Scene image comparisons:
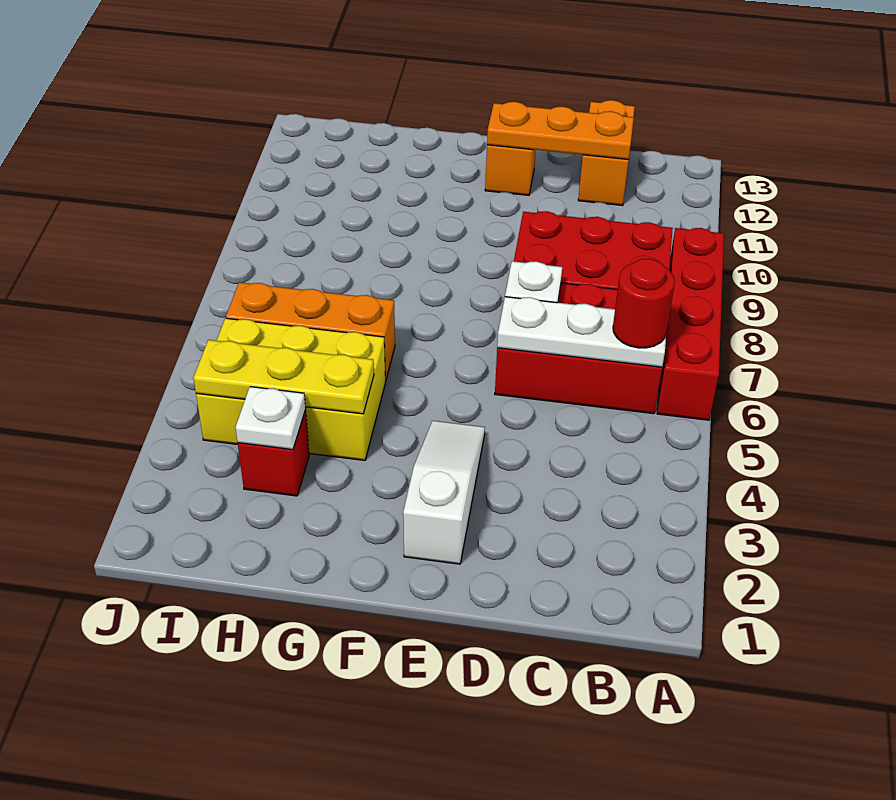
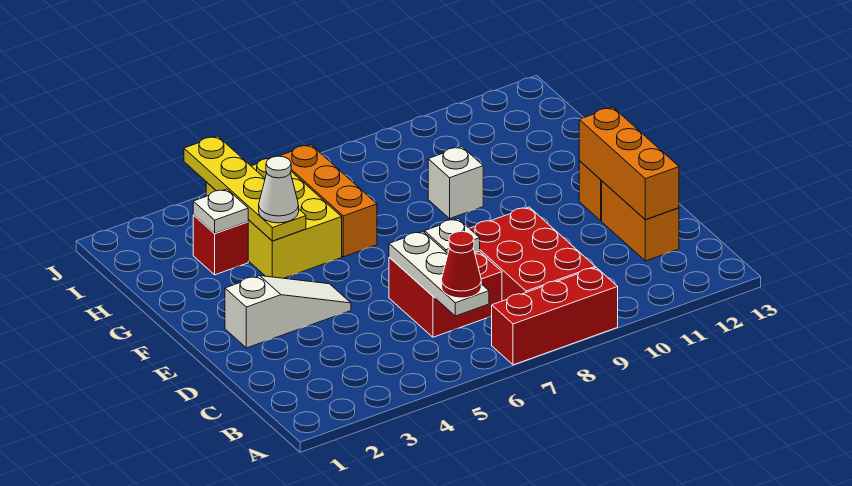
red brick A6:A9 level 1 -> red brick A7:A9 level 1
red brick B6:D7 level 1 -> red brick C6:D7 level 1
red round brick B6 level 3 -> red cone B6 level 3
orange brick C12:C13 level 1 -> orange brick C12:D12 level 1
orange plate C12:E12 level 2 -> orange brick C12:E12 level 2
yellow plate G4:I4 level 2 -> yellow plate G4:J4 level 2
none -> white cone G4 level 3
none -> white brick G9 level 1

- **Exercise directions**
Reproduce only those lines of the entries above that run from the line with "yellow plate G4:I4" to the final line.

- **Task response**
yellow plate G4:I4 level 2 -> yellow plate G4:J4 level 2
none -> white cone G4 level 3
none -> white brick G9 level 1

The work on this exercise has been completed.